Exactly as they appear below, repeat the lines from the one with "(933, 119) = (710, 115): pink" through the one with "camera: 55 degrees left, 5 degrees down", and no others.

Scene change data

━━━━━━━━━━━━━━━━━━━━━━━━━━━━━━

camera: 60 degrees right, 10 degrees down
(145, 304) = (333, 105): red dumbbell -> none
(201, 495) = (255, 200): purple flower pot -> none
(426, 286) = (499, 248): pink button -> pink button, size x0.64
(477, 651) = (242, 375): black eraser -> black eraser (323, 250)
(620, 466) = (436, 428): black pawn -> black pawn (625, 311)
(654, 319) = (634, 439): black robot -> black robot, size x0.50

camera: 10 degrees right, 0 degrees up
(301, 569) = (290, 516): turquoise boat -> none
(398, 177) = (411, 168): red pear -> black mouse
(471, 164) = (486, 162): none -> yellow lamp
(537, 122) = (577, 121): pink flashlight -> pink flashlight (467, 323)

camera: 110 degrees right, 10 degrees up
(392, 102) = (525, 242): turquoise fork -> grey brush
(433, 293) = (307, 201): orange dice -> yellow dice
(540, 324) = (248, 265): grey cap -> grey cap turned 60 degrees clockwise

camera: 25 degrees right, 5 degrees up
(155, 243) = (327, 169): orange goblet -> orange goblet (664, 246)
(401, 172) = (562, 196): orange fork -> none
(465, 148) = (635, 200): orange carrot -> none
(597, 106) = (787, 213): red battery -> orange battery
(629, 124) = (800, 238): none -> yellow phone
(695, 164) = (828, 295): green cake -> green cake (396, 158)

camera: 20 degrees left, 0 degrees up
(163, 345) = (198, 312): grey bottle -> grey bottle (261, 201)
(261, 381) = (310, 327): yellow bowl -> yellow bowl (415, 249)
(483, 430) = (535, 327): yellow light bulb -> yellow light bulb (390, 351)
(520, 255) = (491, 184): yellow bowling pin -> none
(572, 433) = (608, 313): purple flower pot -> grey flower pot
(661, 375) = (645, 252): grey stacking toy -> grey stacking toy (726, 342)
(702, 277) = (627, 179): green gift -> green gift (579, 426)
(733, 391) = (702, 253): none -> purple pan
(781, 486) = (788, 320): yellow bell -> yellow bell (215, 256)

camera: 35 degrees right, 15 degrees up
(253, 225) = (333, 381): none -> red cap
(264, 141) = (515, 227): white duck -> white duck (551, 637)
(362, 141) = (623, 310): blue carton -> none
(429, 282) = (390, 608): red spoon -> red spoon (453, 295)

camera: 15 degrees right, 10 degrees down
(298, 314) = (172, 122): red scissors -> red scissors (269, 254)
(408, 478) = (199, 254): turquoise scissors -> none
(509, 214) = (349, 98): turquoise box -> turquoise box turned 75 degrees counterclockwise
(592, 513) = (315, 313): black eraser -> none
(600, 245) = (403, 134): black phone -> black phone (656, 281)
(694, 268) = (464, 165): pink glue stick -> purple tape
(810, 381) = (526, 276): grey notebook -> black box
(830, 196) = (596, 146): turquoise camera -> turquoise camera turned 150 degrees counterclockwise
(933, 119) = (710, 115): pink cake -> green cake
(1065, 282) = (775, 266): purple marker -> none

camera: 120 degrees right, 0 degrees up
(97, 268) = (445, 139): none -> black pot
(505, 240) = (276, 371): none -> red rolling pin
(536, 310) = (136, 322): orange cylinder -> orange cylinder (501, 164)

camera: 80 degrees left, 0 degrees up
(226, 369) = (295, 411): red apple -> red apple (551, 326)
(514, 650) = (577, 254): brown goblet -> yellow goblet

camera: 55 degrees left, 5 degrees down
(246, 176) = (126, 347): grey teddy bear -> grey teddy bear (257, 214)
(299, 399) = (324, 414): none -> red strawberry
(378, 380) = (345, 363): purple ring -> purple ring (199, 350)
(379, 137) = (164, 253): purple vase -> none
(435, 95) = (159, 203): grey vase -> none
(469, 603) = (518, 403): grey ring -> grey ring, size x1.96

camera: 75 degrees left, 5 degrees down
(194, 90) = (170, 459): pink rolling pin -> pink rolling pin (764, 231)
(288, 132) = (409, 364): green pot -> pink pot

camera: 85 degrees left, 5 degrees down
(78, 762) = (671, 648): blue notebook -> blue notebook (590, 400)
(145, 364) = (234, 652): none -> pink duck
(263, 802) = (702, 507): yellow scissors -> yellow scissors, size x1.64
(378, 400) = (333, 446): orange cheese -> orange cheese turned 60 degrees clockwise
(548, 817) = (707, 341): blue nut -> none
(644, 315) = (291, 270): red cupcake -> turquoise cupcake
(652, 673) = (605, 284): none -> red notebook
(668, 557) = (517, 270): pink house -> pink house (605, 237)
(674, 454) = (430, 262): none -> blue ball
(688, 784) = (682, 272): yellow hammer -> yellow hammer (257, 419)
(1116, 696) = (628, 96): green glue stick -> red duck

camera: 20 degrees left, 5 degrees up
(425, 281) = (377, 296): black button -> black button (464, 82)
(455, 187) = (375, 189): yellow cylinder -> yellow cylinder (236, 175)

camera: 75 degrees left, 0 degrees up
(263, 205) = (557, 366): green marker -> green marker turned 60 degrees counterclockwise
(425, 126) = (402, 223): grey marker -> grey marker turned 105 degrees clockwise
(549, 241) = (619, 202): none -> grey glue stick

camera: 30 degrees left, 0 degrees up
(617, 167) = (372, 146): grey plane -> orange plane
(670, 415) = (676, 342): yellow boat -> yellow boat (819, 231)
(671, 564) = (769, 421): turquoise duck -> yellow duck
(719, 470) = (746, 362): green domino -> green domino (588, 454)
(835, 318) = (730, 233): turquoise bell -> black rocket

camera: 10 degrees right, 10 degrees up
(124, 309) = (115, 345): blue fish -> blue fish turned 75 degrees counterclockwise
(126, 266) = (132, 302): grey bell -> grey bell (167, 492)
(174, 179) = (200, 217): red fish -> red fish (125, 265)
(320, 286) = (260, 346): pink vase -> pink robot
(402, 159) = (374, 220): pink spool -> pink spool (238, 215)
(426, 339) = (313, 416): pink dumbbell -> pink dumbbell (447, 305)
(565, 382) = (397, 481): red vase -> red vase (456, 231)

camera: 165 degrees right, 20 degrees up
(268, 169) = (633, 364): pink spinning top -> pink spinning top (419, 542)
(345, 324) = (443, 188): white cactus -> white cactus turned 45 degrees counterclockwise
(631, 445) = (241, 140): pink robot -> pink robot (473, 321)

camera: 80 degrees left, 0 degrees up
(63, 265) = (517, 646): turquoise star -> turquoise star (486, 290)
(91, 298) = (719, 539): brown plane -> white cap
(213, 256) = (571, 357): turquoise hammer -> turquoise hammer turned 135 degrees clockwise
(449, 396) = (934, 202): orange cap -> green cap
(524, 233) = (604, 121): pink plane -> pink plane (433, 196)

━━━━━━━━━━━━━━━━━━━━━━━━━━━━━━

> _SOLUTION TO THIS PROBLEM_:
(933, 119) = (710, 115): pink cake -> green cake
(1065, 282) = (775, 266): purple marker -> none

camera: 120 degrees right, 0 degrees up
(97, 268) = (445, 139): none -> black pot
(505, 240) = (276, 371): none -> red rolling pin
(536, 310) = (136, 322): orange cylinder -> orange cylinder (501, 164)

camera: 80 degrees left, 0 degrees up
(226, 369) = (295, 411): red apple -> red apple (551, 326)
(514, 650) = (577, 254): brown goblet -> yellow goblet

camera: 55 degrees left, 5 degrees down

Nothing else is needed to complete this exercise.